--- START OF Supplied information ---

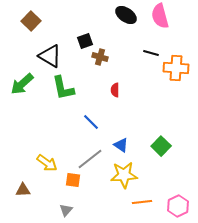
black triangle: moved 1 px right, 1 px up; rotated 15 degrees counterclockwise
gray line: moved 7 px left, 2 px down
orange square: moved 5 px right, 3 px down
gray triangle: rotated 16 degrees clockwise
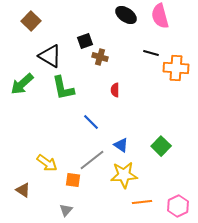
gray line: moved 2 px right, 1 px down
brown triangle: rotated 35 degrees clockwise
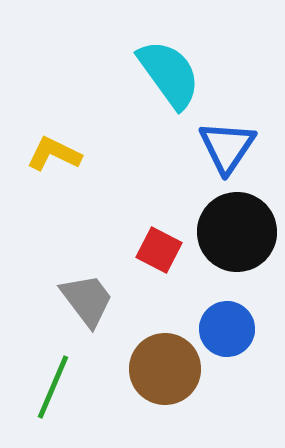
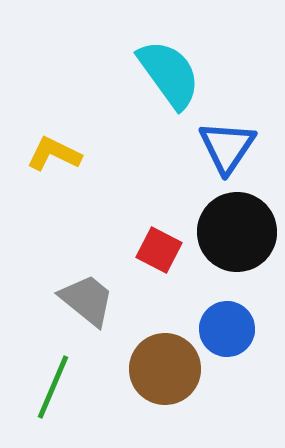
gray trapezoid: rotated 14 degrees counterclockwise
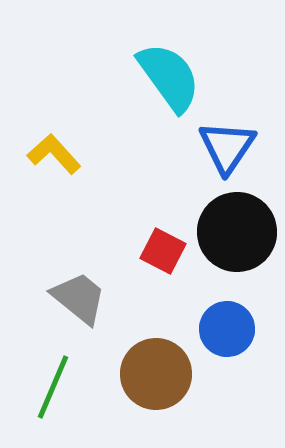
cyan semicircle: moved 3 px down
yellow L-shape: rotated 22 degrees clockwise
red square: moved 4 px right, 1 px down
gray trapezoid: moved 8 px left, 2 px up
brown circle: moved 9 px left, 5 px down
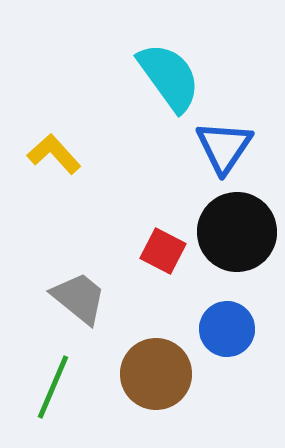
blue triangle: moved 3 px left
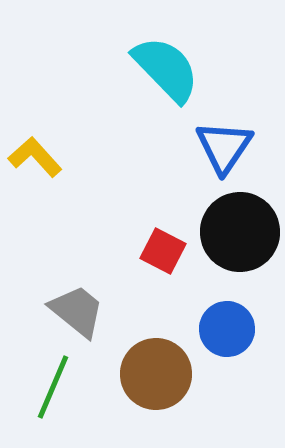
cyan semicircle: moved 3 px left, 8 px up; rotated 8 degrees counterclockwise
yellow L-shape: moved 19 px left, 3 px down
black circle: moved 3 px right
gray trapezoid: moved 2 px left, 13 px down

--- END OF Supplied information ---

▸ What you have to do: List every line from the entries above that has the word "black" in it.

▸ Full solution:
black triangle: moved 1 px right, 1 px up; rotated 15 degrees counterclockwise
black circle: moved 3 px right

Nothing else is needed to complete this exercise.